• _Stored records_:

***

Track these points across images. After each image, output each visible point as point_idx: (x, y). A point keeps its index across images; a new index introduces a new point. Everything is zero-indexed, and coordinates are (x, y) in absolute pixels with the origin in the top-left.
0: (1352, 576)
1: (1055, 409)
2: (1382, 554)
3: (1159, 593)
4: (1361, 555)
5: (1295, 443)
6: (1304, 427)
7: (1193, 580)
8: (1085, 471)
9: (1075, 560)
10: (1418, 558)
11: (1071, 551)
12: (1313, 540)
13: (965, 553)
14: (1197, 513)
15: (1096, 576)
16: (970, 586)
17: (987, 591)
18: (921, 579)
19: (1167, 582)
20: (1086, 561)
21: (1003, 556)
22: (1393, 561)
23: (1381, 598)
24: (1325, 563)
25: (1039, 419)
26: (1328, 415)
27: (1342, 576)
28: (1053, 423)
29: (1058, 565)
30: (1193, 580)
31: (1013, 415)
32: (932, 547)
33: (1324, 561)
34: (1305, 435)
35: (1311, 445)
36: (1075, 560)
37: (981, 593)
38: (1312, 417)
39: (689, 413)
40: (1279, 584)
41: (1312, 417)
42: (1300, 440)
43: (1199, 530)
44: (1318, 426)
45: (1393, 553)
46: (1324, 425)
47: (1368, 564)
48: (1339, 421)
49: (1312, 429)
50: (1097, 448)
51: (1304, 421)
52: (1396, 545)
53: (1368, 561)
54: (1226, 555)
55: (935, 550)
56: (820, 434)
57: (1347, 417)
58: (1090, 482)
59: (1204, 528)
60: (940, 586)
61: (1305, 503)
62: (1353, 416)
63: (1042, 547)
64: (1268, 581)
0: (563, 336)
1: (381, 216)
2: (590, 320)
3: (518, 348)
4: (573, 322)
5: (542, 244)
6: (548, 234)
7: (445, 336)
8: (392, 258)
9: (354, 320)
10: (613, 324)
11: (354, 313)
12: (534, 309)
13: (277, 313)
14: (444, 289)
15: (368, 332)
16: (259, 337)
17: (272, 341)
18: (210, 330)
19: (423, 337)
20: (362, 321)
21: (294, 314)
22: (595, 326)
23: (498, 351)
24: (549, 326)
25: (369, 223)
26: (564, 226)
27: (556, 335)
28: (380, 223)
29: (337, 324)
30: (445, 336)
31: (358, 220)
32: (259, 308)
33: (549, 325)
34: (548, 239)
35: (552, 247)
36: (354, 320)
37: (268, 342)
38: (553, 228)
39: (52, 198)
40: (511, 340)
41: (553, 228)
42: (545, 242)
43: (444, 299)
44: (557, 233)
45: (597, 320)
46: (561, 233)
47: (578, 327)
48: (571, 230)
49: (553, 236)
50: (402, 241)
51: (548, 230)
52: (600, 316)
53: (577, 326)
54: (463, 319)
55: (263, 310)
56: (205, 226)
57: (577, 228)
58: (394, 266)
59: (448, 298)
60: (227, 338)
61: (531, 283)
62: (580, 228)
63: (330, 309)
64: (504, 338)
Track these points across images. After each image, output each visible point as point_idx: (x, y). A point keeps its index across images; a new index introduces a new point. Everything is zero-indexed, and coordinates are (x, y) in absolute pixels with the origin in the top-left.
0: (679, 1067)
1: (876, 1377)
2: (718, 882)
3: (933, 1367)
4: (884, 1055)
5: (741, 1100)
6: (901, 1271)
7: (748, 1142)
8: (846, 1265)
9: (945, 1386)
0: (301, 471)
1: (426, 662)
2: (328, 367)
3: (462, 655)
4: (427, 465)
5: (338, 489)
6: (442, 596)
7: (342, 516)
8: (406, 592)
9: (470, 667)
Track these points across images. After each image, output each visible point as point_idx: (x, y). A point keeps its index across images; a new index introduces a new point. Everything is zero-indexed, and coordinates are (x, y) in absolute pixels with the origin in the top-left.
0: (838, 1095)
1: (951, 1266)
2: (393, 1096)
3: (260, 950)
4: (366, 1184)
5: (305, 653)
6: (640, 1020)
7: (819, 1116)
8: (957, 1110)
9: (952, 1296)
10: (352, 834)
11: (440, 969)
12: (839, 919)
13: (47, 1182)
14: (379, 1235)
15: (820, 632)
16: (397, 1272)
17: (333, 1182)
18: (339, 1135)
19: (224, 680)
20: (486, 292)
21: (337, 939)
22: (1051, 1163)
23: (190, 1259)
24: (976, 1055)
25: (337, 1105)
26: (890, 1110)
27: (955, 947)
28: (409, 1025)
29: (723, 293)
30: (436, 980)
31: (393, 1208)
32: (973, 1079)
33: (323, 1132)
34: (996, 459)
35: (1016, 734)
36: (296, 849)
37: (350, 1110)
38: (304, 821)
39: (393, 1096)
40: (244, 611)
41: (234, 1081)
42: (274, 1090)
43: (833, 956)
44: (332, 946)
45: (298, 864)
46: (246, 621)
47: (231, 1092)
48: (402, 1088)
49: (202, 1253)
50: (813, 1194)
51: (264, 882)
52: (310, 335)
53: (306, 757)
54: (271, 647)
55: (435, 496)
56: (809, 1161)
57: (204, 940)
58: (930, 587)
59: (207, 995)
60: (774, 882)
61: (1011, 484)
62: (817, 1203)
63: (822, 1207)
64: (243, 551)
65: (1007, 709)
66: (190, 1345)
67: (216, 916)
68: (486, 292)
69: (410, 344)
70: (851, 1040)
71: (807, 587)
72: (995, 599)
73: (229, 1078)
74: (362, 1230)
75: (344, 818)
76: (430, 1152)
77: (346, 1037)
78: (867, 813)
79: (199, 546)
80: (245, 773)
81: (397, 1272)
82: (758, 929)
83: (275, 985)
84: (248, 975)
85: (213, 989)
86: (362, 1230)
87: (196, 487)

***

Update all of the lines above by changing "top-left" to "upper-left" wherever it occurs, and leave everything else unchanged.

Track these points across images. After each image, output each visible point as point_idx: (x, y). A point keeps its index across images; a new index introduces a new point. Everything is zero-indexed, and coordinates are (x, y) in absolute pixels with the origin in the upper-left.
0: (1352, 576)
1: (1055, 409)
2: (1382, 554)
3: (1159, 593)
4: (1361, 555)
5: (1295, 443)
6: (1304, 427)
7: (1193, 580)
8: (1085, 471)
9: (1075, 560)
10: (1418, 558)
11: (1071, 551)
12: (1313, 540)
13: (965, 553)
14: (1197, 513)
15: (1096, 576)
16: (970, 586)
17: (987, 591)
18: (921, 579)
19: (1167, 582)
20: (1086, 561)
21: (1003, 556)
22: (1393, 561)
23: (1381, 598)
24: (1325, 563)
25: (1039, 419)
26: (1328, 415)
27: (1342, 576)
28: (1053, 423)
29: (1058, 565)
30: (1193, 580)
31: (1013, 415)
32: (932, 547)
33: (1324, 561)
34: (1305, 435)
35: (1311, 445)
36: (1075, 560)
37: (981, 593)
38: (1312, 417)
39: (689, 413)
40: (1279, 584)
41: (1312, 417)
42: (1300, 440)
43: (1199, 530)
44: (1318, 426)
45: (1393, 553)
46: (1324, 425)
47: (1368, 564)
48: (1339, 421)
49: (1312, 429)
50: (1097, 448)
51: (1304, 421)
52: (1396, 545)
53: (1368, 561)
54: (1226, 555)
55: (935, 550)
56: (820, 434)
57: (1347, 417)
58: (1090, 482)
59: (1204, 528)
60: (940, 586)
61: (1305, 503)
62: (1353, 416)
63: (1042, 547)
64: (1268, 581)
0: (563, 336)
1: (381, 216)
2: (590, 320)
3: (518, 348)
4: (573, 322)
5: (542, 244)
6: (548, 234)
7: (445, 336)
8: (392, 258)
9: (354, 320)
10: (613, 324)
11: (354, 313)
12: (534, 309)
13: (277, 313)
14: (444, 289)
15: (368, 332)
16: (259, 337)
17: (272, 341)
18: (210, 330)
19: (423, 337)
20: (362, 321)
21: (294, 314)
22: (595, 326)
23: (498, 351)
24: (549, 326)
25: (369, 223)
26: (564, 226)
27: (556, 335)
28: (380, 223)
29: (337, 324)
30: (445, 336)
31: (358, 220)
32: (259, 308)
33: (549, 325)
34: (548, 239)
35: (552, 247)
36: (354, 320)
37: (268, 342)
38: (553, 228)
39: (52, 198)
40: (511, 340)
41: (553, 228)
42: (545, 242)
43: (444, 299)
44: (557, 233)
45: (597, 320)
46: (561, 233)
47: (578, 327)
48: (571, 230)
49: (553, 236)
50: (402, 241)
51: (548, 230)
52: (600, 316)
53: (577, 326)
54: (463, 319)
55: (263, 310)
56: (205, 226)
57: (577, 228)
58: (394, 266)
59: (448, 298)
60: (227, 338)
61: (531, 283)
62: (580, 228)
63: (330, 309)
64: (504, 338)
Track these points across images. After each image, output each visible point as point_idx: (x, y). A point keeps its index across images; a new index introduces a new point. Everything is zero-indexed, and coordinates are (x, y) in absolute pixels with the origin in the upper-left.
0: (679, 1067)
1: (876, 1377)
2: (718, 882)
3: (933, 1367)
4: (884, 1055)
5: (741, 1100)
6: (901, 1271)
7: (748, 1142)
8: (846, 1265)
9: (945, 1386)
0: (301, 471)
1: (426, 662)
2: (328, 367)
3: (462, 655)
4: (427, 465)
5: (338, 489)
6: (442, 596)
7: (342, 516)
8: (406, 592)
9: (470, 667)
Track these points across images. After each image, output each visible point as point_idx: (x, y). A point keeps its index across images; a new index introduces a new point. Everything is zero-indexed, and coordinates are (x, y) in absolute pixels with the origin in the upper-left.
0: (838, 1095)
1: (951, 1266)
2: (393, 1096)
3: (260, 950)
4: (366, 1184)
5: (305, 653)
6: (640, 1020)
7: (819, 1116)
8: (957, 1110)
9: (952, 1296)
10: (352, 834)
11: (440, 969)
12: (839, 919)
13: (47, 1182)
14: (379, 1235)
15: (820, 632)
16: (397, 1272)
17: (333, 1182)
18: (339, 1135)
19: (224, 680)
20: (486, 292)
21: (337, 939)
22: (1051, 1163)
23: (190, 1259)
24: (976, 1055)
25: (337, 1105)
26: (890, 1110)
27: (955, 947)
28: (409, 1025)
29: (723, 293)
30: (436, 980)
31: (393, 1208)
32: (973, 1079)
33: (323, 1132)
34: (996, 459)
35: (1016, 734)
36: (296, 849)
37: (350, 1110)
38: (304, 821)
39: (393, 1096)
40: (244, 611)
41: (234, 1081)
42: (274, 1090)
43: (833, 956)
44: (332, 946)
45: (298, 864)
46: (246, 621)
47: (231, 1092)
48: (402, 1088)
49: (202, 1253)
50: (813, 1194)
51: (264, 882)
52: (310, 335)
53: (306, 757)
54: (271, 647)
55: (435, 496)
56: (809, 1161)
57: (204, 940)
58: (930, 587)
59: (207, 995)
60: (774, 882)
61: (1011, 484)
62: (817, 1203)
63: (822, 1207)
64: (243, 551)
65: (1007, 709)
66: (190, 1345)
67: (216, 916)
68: (486, 292)
69: (410, 344)
70: (851, 1040)
71: (807, 587)
72: (995, 599)
73: (229, 1078)
74: (362, 1230)
75: (344, 818)
76: (430, 1152)
77: (346, 1037)
78: (867, 813)
79: (199, 546)
80: (245, 773)
81: (397, 1272)
82: (758, 929)
83: (275, 985)
84: (248, 975)
85: (213, 989)
86: (362, 1230)
87: (196, 487)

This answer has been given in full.